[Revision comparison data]
........

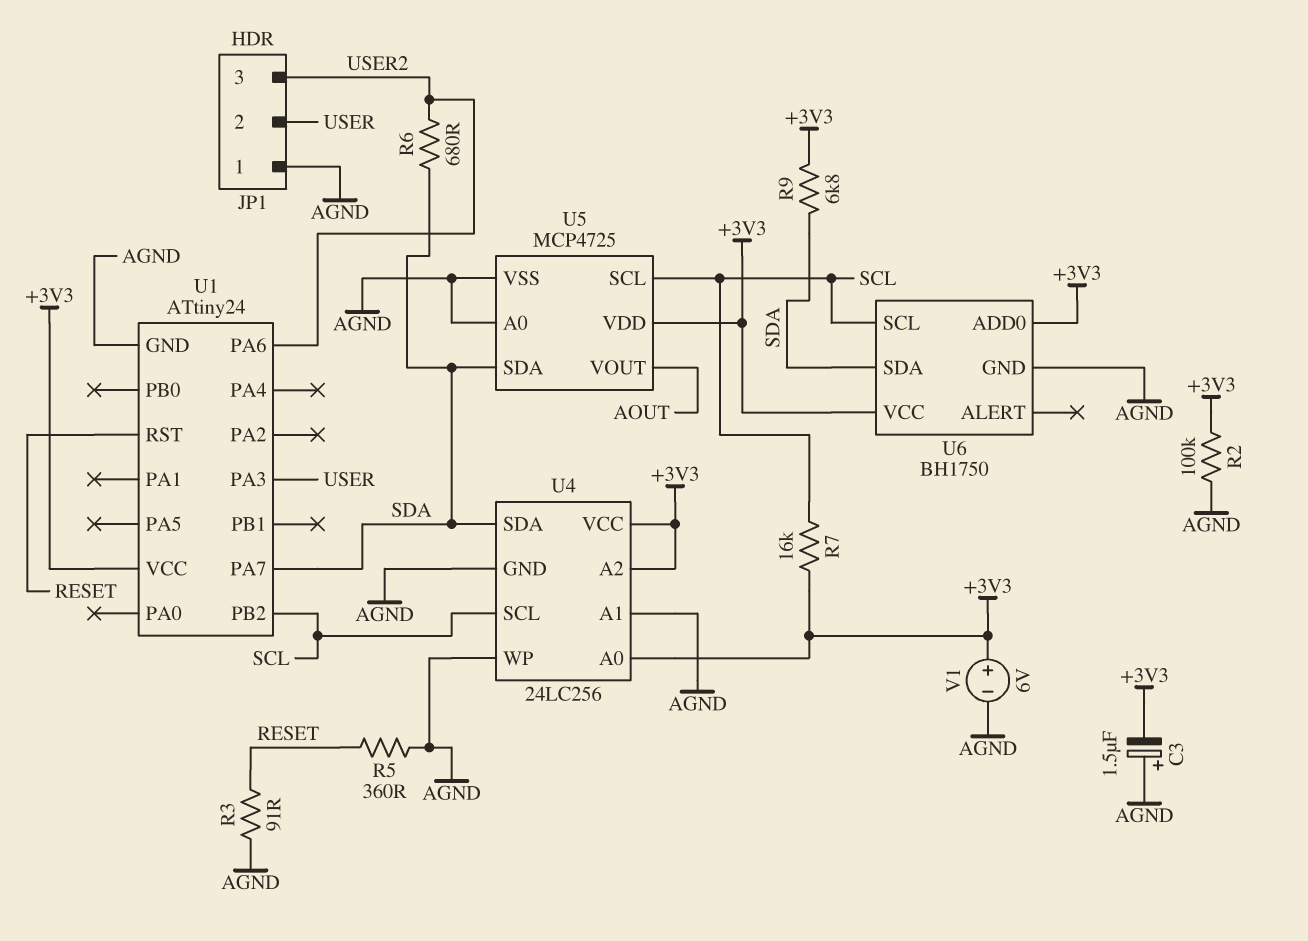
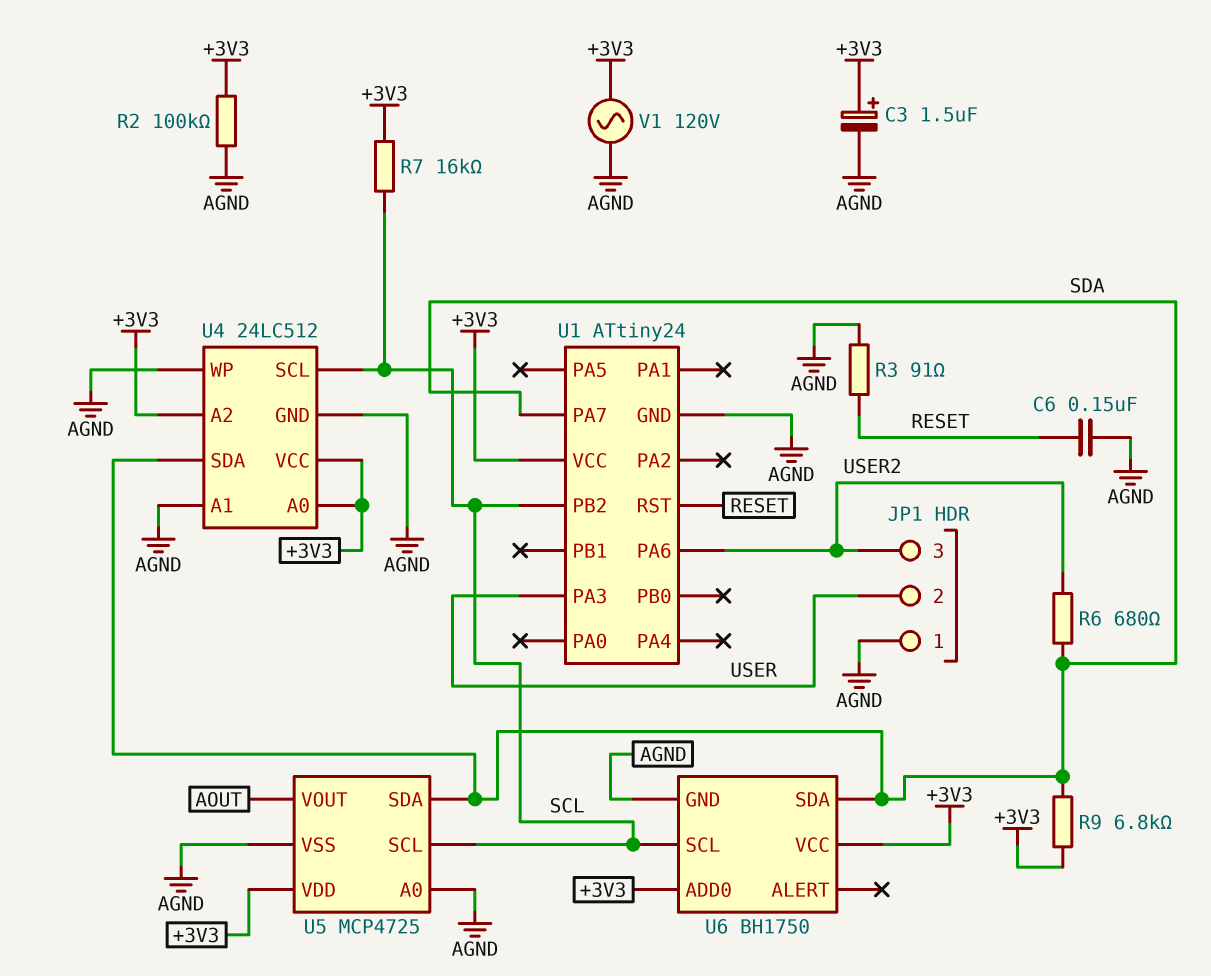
C3: 1.5uF (plus AGND, minus +3V3) -> 1.5uF (plus +3V3, minus AGND)
C6: none -> 150nF (AGND, RESET)
R5: 360 (AGND, RESET) -> none
U4: 24LC256 -> 24LC512
V1: 6V (plus +3V3, minus AGND) -> AC 120V (+3V3, AGND)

........

## The problem
If a line in the records above holds the string "AGND", copy it.

## Your response
C3: 1.5uF (plus AGND, minus +3V3) -> 1.5uF (plus +3V3, minus AGND)
C6: none -> 150nF (AGND, RESET)
R5: 360 (AGND, RESET) -> none
V1: 6V (plus +3V3, minus AGND) -> AC 120V (+3V3, AGND)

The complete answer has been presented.